TASK ->
Beneath this instruction is a listing; print exactly the lines in it starting at the line that contains "turquoise teapot: 1 -> 0" and going through the line that contains "orange mug: 6 -> 4".

ENTRIES SUPPLIED ->

-----

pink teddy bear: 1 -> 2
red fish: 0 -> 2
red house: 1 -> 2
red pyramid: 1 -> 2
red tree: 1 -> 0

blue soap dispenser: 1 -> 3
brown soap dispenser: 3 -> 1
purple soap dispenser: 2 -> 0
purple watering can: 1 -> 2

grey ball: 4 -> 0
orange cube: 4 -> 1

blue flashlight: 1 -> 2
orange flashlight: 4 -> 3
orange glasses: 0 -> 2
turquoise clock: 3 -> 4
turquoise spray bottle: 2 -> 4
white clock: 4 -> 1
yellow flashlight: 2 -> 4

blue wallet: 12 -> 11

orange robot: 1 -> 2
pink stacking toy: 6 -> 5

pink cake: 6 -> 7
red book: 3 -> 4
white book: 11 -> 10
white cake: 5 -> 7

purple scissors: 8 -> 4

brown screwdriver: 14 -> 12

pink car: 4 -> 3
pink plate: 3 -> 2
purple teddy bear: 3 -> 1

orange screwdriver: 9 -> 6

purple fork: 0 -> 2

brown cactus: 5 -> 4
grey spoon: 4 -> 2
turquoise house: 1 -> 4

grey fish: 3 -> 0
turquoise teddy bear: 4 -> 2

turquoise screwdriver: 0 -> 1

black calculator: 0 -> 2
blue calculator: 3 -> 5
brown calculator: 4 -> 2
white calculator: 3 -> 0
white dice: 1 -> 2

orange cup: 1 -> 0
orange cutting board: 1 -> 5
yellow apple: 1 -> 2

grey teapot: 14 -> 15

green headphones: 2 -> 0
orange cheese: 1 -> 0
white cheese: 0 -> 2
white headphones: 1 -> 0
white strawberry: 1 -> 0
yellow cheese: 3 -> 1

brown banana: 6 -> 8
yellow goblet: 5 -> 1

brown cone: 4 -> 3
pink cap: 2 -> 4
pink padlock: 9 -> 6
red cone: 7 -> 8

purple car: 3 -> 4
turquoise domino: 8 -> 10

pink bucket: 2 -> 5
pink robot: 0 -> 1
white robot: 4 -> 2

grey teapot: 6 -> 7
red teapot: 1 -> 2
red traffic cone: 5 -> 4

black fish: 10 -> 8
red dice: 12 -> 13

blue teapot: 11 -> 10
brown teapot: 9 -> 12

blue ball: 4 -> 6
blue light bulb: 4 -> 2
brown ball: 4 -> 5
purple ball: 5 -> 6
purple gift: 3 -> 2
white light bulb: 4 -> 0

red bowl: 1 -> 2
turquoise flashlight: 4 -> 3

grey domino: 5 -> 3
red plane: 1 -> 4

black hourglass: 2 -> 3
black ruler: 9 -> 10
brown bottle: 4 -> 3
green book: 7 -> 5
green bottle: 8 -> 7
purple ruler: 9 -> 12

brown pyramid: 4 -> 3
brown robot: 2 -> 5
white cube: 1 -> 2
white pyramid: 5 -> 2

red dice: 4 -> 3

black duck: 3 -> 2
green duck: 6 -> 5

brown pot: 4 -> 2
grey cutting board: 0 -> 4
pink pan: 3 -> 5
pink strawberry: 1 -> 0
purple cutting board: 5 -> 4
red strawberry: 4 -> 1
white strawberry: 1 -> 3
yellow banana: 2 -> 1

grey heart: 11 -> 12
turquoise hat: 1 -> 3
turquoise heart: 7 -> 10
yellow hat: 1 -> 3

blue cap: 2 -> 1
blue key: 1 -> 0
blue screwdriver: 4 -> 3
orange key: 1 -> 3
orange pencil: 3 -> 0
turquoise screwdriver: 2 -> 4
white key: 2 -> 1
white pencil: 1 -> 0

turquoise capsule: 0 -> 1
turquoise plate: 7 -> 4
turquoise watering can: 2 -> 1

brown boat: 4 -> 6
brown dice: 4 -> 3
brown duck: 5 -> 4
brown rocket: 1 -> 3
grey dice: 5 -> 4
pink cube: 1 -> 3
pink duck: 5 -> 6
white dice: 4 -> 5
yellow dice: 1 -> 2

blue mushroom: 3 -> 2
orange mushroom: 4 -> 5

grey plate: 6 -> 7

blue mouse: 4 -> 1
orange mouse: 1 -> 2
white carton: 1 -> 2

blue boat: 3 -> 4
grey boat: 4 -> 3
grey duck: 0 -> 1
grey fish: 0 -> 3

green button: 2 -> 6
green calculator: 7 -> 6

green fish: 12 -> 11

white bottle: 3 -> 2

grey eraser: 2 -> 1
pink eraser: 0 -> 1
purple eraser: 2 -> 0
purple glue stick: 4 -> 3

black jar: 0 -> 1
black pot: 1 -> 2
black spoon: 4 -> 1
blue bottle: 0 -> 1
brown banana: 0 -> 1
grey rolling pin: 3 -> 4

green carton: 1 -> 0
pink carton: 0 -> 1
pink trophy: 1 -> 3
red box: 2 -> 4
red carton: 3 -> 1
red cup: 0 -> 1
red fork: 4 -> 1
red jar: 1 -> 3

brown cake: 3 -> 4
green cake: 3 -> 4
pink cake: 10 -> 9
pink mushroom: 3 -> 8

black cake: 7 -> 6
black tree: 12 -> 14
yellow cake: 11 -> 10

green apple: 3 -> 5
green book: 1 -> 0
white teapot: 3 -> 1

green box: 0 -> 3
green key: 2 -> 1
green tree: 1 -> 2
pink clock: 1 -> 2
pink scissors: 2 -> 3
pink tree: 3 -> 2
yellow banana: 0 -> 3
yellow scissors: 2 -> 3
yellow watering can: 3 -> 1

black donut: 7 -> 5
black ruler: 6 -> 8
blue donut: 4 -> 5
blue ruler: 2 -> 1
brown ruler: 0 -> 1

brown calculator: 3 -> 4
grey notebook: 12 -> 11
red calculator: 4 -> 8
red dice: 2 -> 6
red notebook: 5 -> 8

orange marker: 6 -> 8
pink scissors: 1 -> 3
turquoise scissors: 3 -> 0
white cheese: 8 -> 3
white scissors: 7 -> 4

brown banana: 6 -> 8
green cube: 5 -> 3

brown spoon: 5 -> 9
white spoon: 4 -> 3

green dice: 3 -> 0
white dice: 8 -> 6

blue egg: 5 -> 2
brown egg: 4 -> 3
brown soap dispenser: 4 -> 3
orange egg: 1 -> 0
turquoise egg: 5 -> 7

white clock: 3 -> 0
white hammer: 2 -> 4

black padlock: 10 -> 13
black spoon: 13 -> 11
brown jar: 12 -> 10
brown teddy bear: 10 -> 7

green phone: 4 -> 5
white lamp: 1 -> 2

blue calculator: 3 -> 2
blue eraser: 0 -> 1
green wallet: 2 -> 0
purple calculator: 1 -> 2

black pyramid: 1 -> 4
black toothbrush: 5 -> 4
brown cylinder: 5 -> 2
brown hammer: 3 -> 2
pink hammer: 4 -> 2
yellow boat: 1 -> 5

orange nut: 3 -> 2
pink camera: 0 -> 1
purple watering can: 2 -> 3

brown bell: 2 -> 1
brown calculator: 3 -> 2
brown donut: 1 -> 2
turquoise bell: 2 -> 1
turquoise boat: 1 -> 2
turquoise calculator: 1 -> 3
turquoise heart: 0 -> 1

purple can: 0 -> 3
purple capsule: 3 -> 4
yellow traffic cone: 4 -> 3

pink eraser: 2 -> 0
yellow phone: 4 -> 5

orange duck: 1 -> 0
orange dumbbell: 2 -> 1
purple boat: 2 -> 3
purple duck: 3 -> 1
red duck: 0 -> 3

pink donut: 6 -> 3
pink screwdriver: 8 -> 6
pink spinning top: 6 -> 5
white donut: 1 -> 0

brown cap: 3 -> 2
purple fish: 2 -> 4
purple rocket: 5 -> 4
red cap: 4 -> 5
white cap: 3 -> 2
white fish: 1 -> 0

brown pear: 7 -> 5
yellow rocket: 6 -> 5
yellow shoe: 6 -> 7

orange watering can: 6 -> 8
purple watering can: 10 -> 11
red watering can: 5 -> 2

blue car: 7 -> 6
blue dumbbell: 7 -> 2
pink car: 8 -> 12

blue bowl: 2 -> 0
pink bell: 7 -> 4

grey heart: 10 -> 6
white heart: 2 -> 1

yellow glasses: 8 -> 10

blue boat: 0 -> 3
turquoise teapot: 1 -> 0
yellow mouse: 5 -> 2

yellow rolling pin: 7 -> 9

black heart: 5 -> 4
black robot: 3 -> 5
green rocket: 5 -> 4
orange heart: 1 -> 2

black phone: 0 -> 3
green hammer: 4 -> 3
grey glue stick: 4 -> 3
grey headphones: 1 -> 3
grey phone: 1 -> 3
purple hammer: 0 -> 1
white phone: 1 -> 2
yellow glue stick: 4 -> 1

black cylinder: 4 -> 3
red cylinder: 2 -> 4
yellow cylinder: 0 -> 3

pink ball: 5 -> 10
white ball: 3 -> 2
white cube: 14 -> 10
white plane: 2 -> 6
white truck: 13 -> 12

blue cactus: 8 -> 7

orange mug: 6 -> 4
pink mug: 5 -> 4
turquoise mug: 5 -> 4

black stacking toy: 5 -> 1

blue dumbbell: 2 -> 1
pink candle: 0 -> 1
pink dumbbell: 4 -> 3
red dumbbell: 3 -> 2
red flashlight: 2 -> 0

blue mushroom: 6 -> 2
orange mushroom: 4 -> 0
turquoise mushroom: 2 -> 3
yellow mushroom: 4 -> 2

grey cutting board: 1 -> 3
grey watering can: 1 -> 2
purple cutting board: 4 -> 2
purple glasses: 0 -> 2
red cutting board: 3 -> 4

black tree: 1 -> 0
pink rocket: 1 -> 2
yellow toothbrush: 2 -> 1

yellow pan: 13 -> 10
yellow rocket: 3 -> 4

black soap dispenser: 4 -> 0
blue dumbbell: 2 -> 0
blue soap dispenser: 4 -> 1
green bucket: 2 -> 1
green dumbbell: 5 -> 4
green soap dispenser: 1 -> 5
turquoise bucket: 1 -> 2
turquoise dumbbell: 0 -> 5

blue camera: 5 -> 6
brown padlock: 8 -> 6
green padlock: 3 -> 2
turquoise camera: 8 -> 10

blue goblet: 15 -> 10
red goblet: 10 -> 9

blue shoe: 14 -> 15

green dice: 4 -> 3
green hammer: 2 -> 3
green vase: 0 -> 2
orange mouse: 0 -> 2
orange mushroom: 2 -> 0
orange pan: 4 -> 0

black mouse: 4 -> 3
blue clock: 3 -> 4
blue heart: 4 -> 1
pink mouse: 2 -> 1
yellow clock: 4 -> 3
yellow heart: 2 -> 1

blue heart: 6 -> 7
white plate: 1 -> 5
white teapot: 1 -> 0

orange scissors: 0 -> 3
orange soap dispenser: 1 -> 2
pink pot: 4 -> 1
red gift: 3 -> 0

-----

REPLY ->
turquoise teapot: 1 -> 0
yellow mouse: 5 -> 2

yellow rolling pin: 7 -> 9

black heart: 5 -> 4
black robot: 3 -> 5
green rocket: 5 -> 4
orange heart: 1 -> 2

black phone: 0 -> 3
green hammer: 4 -> 3
grey glue stick: 4 -> 3
grey headphones: 1 -> 3
grey phone: 1 -> 3
purple hammer: 0 -> 1
white phone: 1 -> 2
yellow glue stick: 4 -> 1

black cylinder: 4 -> 3
red cylinder: 2 -> 4
yellow cylinder: 0 -> 3

pink ball: 5 -> 10
white ball: 3 -> 2
white cube: 14 -> 10
white plane: 2 -> 6
white truck: 13 -> 12

blue cactus: 8 -> 7

orange mug: 6 -> 4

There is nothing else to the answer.